* START Stored data *
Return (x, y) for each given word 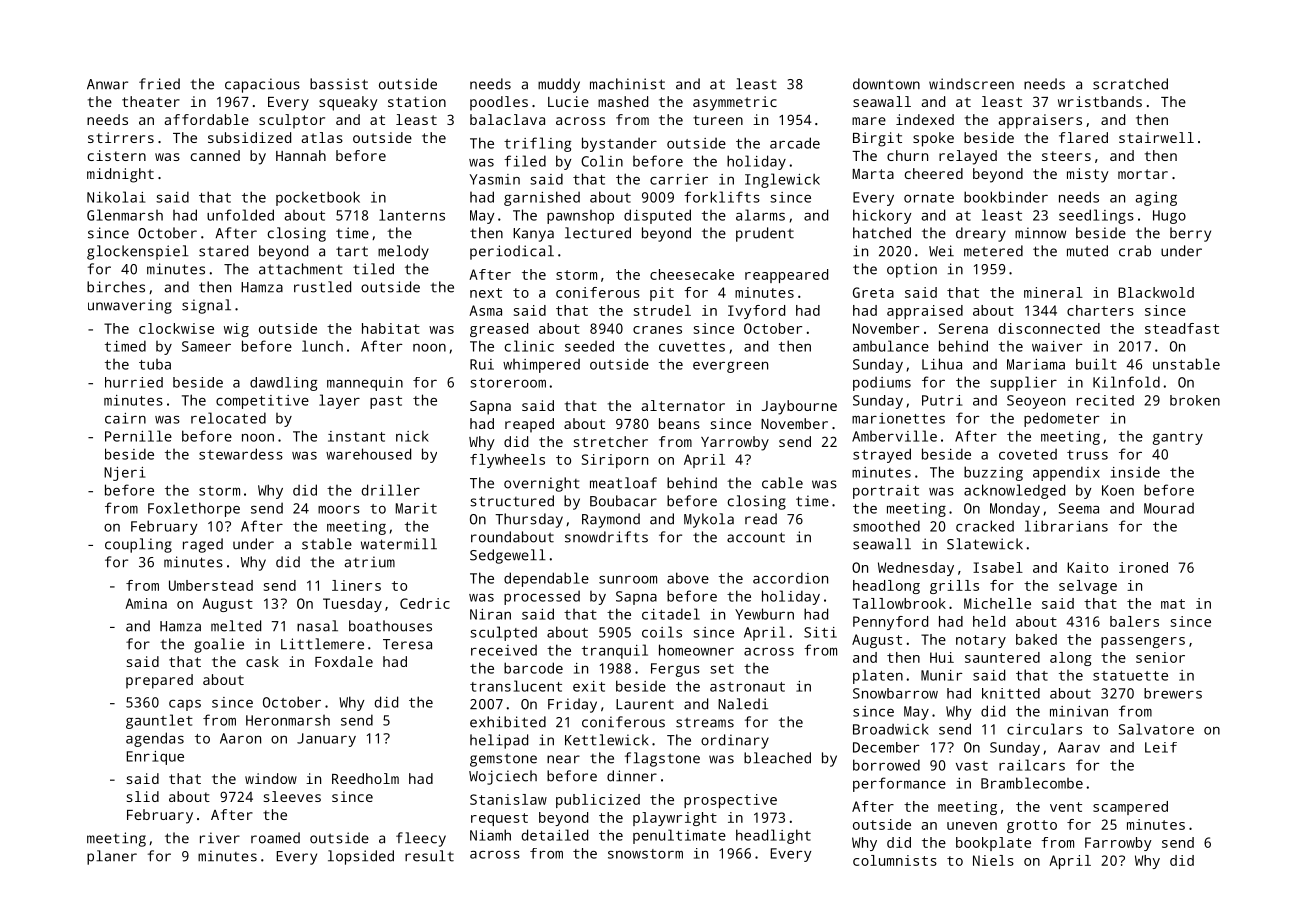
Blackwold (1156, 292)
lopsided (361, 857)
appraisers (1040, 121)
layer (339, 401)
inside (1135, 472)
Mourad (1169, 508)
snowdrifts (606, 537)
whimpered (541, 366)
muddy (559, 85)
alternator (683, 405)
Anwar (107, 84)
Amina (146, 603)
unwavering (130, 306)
* END Stored data *
* START Stored data *
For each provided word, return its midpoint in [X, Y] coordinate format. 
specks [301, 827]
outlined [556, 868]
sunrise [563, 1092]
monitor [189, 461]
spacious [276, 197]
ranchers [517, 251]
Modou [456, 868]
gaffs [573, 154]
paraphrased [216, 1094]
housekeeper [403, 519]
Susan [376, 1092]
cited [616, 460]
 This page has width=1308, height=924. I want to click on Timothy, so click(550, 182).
* END Stored data *
* START Stored data *
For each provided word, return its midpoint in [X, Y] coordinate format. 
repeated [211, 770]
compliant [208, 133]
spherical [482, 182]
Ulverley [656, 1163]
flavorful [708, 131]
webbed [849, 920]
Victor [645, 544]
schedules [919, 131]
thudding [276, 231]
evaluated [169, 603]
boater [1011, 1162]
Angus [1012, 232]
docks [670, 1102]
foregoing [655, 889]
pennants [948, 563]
* END Stored data *
__Goal of the exercise__
Write out the lines of the material again, from the one containing "Modou [456, 868]" through the one containing "This page has", replacing "housekeeper" with "caretaker" and leaving everything else the same.

__Written solution__
Modou [456, 868]
gaffs [573, 154]
paraphrased [216, 1094]
caretaker [403, 519]
Susan [376, 1092]
cited [616, 460]
 This page has width=1308, height=924. I want to click on Timothy, so click(550, 182).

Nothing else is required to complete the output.